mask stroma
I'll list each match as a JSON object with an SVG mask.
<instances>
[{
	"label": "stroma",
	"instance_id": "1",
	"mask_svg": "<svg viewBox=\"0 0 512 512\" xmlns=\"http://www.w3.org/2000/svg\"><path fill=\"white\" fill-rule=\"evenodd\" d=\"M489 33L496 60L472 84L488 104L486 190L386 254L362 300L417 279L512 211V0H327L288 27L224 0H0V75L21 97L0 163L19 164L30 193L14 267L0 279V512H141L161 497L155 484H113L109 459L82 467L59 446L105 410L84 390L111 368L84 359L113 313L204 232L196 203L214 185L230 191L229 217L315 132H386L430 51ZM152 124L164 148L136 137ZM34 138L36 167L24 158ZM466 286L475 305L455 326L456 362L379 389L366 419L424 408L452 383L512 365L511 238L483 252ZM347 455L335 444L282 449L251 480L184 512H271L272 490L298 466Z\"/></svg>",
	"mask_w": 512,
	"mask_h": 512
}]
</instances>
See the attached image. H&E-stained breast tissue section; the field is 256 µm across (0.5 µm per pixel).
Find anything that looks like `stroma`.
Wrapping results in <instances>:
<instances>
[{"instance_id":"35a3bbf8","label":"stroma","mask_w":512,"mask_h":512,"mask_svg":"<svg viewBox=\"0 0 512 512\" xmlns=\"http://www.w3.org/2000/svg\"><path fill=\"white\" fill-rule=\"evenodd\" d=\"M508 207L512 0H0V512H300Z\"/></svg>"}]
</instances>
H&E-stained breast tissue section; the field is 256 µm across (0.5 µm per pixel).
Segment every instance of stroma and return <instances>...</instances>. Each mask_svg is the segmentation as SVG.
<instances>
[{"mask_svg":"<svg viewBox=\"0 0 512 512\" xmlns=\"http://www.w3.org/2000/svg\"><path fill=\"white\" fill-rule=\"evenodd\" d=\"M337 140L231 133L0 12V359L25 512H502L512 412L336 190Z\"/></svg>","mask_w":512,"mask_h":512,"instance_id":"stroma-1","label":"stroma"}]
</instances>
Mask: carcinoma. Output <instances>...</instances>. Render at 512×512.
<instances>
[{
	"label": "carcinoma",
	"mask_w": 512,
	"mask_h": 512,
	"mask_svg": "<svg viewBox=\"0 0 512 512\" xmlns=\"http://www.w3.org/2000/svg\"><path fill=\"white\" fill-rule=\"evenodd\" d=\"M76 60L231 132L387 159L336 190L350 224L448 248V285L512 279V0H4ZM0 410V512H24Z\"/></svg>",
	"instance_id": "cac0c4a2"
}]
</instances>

•••

Reproduce the records above exactly, starting with the line that contains "Mask: carcinoma. Output" and ending with the last line.

[FINAL ANSWER]
Mask: carcinoma. Output <instances>...</instances>. Render at 512×512.
<instances>
[{
	"label": "carcinoma",
	"mask_w": 512,
	"mask_h": 512,
	"mask_svg": "<svg viewBox=\"0 0 512 512\" xmlns=\"http://www.w3.org/2000/svg\"><path fill=\"white\" fill-rule=\"evenodd\" d=\"M76 60L231 132L387 159L336 190L350 224L448 248V285L512 279V0H4ZM0 410V512H24Z\"/></svg>",
	"instance_id": "cac0c4a2"
}]
</instances>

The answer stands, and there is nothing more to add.